Action item: Leaving every image behind, reproduce the records word for word.

Content revision data:
***
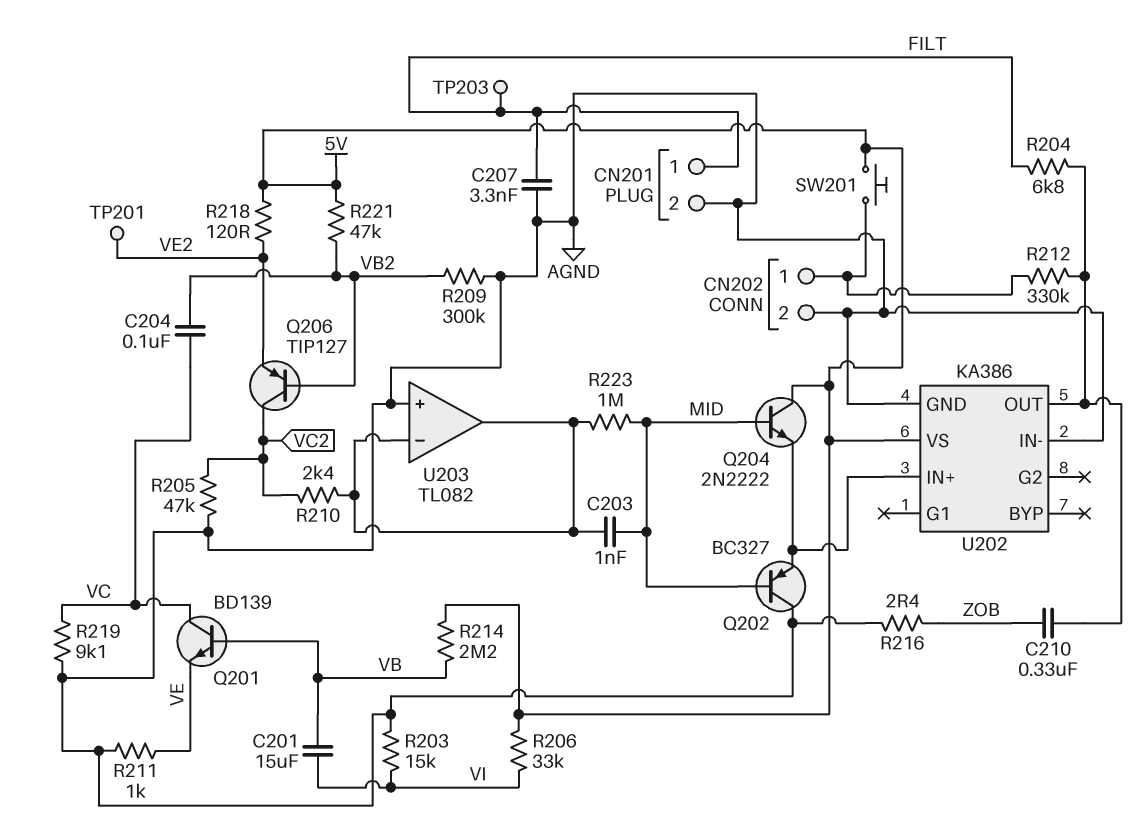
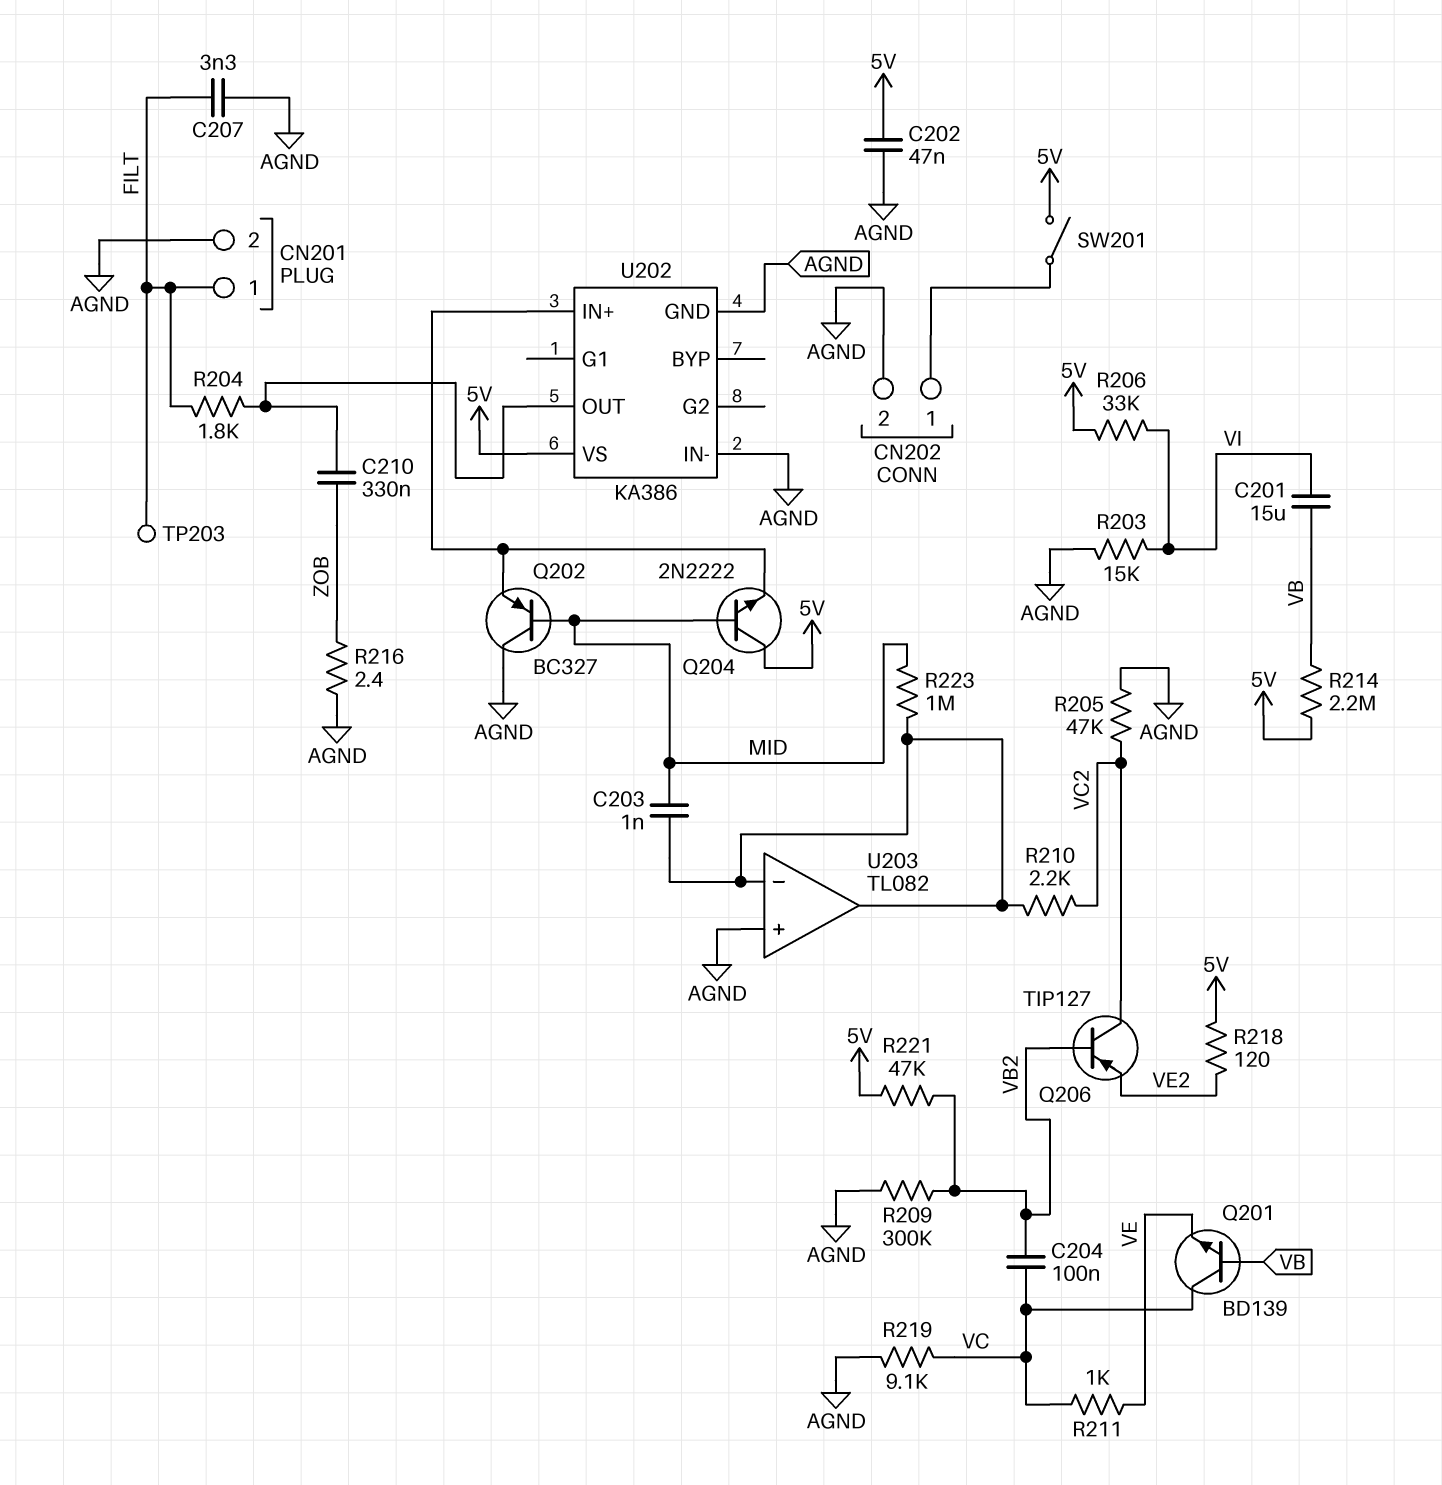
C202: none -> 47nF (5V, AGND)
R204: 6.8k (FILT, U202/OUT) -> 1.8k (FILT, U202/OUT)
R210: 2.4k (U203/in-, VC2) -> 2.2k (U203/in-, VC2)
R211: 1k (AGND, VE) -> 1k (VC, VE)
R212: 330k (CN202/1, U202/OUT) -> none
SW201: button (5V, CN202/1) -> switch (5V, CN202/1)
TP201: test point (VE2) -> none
***
Reply:
C202: none -> 47nF (5V, AGND)
R204: 6.8k (FILT, U202/OUT) -> 1.8k (FILT, U202/OUT)
R210: 2.4k (U203/in-, VC2) -> 2.2k (U203/in-, VC2)
R211: 1k (AGND, VE) -> 1k (VC, VE)
R212: 330k (CN202/1, U202/OUT) -> none
SW201: button (5V, CN202/1) -> switch (5V, CN202/1)
TP201: test point (VE2) -> none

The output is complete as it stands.